» **TASK BRIEF**: Return only the stretch of the material below that begins with the line containing "R7: 2.2k (DGND, ZOB) -> 2.2k (DGND, VTH)" and ends with the line containing "R7: none -> 160 (GND, SIG14)", exactly; both of those lines belong to it.

» **AVAILABLE DATA**:

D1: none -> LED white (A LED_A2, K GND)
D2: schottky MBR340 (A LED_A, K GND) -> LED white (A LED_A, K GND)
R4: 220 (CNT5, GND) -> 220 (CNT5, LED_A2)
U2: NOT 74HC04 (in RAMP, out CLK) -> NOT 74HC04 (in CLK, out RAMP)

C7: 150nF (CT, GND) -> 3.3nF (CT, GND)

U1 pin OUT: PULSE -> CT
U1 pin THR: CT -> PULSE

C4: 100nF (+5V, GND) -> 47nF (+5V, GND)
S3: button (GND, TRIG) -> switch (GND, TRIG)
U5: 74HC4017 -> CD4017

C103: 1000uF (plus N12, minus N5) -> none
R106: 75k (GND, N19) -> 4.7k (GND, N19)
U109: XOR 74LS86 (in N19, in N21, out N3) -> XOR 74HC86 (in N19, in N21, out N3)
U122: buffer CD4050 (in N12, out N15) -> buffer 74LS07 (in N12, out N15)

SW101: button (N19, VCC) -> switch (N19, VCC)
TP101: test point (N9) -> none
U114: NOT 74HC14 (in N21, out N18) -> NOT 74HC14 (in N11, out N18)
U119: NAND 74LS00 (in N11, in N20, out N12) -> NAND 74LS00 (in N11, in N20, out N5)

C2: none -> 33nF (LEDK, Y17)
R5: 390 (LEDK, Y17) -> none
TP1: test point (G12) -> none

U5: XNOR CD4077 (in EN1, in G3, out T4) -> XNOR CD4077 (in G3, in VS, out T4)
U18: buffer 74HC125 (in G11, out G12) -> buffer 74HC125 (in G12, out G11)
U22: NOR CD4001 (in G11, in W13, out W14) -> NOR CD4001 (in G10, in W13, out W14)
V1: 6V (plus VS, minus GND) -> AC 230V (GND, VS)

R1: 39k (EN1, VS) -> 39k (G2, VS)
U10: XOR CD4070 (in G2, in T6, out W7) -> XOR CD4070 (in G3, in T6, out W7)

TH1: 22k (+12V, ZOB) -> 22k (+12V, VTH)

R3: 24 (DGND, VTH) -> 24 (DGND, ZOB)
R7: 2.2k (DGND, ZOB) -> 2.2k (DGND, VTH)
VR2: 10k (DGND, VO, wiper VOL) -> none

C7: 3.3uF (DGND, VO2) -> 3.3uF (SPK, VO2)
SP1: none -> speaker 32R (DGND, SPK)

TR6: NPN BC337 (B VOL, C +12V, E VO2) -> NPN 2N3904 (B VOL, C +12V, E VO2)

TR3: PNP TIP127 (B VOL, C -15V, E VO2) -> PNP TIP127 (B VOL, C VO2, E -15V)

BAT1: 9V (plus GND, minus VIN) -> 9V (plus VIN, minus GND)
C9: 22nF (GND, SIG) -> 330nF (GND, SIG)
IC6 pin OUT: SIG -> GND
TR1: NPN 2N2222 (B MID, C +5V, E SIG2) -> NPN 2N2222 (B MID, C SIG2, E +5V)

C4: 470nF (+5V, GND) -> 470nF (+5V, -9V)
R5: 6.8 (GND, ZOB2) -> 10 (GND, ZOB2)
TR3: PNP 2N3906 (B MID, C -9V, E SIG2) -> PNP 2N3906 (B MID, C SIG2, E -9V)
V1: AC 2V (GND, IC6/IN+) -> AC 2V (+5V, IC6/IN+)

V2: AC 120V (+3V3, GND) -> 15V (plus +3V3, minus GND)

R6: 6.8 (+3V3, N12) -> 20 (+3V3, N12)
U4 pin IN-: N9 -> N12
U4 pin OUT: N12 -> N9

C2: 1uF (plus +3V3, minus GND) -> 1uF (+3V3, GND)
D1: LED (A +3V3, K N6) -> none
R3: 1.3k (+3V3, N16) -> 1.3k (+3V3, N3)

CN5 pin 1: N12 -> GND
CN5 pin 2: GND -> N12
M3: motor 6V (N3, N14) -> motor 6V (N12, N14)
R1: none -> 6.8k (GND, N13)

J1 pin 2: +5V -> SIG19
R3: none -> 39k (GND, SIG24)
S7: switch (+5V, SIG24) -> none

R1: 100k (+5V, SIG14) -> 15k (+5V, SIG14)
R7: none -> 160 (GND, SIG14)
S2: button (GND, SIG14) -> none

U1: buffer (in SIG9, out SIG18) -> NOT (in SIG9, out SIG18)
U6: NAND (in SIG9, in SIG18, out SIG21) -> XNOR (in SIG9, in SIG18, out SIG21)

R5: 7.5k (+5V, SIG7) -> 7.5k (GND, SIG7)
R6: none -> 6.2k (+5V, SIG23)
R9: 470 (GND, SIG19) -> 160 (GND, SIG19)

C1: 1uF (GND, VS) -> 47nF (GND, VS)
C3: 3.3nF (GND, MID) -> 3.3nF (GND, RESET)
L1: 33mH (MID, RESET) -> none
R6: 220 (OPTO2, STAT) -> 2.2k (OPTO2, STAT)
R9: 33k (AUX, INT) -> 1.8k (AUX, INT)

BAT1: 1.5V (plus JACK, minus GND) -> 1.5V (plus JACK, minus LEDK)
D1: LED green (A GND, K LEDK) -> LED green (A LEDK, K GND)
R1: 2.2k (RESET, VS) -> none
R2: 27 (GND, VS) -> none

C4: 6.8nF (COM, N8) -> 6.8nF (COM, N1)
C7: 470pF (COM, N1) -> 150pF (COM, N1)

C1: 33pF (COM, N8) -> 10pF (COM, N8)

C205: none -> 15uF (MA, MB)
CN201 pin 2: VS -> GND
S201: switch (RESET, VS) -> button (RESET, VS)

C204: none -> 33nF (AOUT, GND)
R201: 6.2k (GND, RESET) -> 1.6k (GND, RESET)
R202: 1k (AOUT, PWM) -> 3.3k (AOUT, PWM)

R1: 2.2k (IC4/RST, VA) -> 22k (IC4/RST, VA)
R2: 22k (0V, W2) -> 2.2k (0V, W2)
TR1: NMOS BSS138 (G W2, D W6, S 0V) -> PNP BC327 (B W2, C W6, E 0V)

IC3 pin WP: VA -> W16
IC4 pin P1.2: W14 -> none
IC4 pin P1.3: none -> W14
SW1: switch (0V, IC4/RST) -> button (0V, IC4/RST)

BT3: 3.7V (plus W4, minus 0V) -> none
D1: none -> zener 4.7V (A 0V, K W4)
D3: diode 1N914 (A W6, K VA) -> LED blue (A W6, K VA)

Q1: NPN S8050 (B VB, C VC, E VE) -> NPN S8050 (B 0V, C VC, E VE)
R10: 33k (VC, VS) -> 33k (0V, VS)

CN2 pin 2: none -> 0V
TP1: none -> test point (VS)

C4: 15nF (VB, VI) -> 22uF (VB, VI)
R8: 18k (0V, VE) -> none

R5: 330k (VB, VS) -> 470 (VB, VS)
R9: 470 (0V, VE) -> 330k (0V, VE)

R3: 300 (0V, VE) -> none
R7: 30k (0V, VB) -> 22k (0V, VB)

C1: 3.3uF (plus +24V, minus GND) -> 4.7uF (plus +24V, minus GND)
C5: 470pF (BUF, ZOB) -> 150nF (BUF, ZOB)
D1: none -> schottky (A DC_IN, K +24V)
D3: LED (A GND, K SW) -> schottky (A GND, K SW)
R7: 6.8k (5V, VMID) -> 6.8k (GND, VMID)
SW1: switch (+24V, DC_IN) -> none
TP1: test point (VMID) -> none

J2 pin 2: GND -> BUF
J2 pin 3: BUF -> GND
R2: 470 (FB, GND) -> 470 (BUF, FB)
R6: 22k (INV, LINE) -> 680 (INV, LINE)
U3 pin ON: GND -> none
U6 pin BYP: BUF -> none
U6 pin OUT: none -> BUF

» **SOLUTION FOR THIS TASK**:
R7: 2.2k (DGND, ZOB) -> 2.2k (DGND, VTH)
VR2: 10k (DGND, VO, wiper VOL) -> none

C7: 3.3uF (DGND, VO2) -> 3.3uF (SPK, VO2)
SP1: none -> speaker 32R (DGND, SPK)

TR6: NPN BC337 (B VOL, C +12V, E VO2) -> NPN 2N3904 (B VOL, C +12V, E VO2)

TR3: PNP TIP127 (B VOL, C -15V, E VO2) -> PNP TIP127 (B VOL, C VO2, E -15V)

BAT1: 9V (plus GND, minus VIN) -> 9V (plus VIN, minus GND)
C9: 22nF (GND, SIG) -> 330nF (GND, SIG)
IC6 pin OUT: SIG -> GND
TR1: NPN 2N2222 (B MID, C +5V, E SIG2) -> NPN 2N2222 (B MID, C SIG2, E +5V)

C4: 470nF (+5V, GND) -> 470nF (+5V, -9V)
R5: 6.8 (GND, ZOB2) -> 10 (GND, ZOB2)
TR3: PNP 2N3906 (B MID, C -9V, E SIG2) -> PNP 2N3906 (B MID, C SIG2, E -9V)
V1: AC 2V (GND, IC6/IN+) -> AC 2V (+5V, IC6/IN+)

V2: AC 120V (+3V3, GND) -> 15V (plus +3V3, minus GND)

R6: 6.8 (+3V3, N12) -> 20 (+3V3, N12)
U4 pin IN-: N9 -> N12
U4 pin OUT: N12 -> N9

C2: 1uF (plus +3V3, minus GND) -> 1uF (+3V3, GND)
D1: LED (A +3V3, K N6) -> none
R3: 1.3k (+3V3, N16) -> 1.3k (+3V3, N3)

CN5 pin 1: N12 -> GND
CN5 pin 2: GND -> N12
M3: motor 6V (N3, N14) -> motor 6V (N12, N14)
R1: none -> 6.8k (GND, N13)

J1 pin 2: +5V -> SIG19
R3: none -> 39k (GND, SIG24)
S7: switch (+5V, SIG24) -> none

R1: 100k (+5V, SIG14) -> 15k (+5V, SIG14)
R7: none -> 160 (GND, SIG14)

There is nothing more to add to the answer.